◆ **Your instructions**: Below is some data. Retype exactly the lines starting at the one with "spectacles in dark" and ending at the one with "Someone carried the brique".

- - -

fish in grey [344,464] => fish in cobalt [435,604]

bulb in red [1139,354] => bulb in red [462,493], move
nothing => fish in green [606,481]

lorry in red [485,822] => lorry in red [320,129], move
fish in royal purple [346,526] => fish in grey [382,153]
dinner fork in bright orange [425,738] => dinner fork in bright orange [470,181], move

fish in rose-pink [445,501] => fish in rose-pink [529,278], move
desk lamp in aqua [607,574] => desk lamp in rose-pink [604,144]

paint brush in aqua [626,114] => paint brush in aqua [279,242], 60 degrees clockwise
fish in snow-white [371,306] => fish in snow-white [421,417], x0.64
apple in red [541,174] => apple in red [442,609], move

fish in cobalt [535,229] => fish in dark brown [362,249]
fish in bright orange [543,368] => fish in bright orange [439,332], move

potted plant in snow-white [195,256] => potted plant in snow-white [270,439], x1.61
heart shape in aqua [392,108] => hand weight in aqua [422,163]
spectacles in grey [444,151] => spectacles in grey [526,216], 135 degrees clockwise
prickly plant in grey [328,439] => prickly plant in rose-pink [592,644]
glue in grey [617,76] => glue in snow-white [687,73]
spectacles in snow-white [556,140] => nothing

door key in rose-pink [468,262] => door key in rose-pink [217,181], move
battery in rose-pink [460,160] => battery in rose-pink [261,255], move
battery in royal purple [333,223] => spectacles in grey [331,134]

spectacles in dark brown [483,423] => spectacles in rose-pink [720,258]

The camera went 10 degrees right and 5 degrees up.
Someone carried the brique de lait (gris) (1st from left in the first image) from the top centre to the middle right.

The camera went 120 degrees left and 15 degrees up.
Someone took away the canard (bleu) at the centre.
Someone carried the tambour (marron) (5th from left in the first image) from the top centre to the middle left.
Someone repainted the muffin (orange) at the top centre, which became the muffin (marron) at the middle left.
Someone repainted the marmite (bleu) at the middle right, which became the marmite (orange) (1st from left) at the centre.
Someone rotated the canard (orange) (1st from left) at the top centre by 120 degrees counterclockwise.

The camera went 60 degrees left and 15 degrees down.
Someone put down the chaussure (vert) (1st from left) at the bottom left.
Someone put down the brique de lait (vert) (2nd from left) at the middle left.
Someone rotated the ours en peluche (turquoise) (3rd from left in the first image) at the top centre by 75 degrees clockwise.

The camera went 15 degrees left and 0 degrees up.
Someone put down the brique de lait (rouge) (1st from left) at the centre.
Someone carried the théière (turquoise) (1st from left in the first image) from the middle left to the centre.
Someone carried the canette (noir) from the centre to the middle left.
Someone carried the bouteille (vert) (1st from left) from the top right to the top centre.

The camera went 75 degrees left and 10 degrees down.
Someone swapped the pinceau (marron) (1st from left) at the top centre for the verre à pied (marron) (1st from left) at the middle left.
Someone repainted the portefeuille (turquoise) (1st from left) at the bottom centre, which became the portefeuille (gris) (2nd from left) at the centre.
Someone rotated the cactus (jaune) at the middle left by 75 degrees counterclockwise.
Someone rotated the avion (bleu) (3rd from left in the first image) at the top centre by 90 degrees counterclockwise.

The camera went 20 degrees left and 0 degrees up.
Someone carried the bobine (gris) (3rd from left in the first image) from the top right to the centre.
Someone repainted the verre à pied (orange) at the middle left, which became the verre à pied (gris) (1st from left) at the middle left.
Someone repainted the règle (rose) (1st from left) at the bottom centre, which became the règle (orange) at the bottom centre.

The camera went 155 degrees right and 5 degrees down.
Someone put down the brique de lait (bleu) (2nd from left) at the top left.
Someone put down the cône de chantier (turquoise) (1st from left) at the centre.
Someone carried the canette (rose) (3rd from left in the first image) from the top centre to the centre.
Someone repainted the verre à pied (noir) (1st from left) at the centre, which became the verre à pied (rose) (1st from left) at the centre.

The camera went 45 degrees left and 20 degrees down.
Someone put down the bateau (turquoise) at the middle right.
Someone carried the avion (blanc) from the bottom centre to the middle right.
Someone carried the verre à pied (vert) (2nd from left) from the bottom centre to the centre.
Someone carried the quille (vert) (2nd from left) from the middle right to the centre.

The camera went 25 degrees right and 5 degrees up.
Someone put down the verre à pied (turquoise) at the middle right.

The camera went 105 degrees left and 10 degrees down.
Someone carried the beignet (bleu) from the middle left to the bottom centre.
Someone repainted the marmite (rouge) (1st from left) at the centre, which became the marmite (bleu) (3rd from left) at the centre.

- - -

◆ **Task response**:
spectacles in dark brown [483,423] => spectacles in rose-pink [720,258]

The camera went 10 degrees right and 5 degrees up.
Someone carried the brique de lait (gris) (1st from left in the first image) from the top centre to the middle right.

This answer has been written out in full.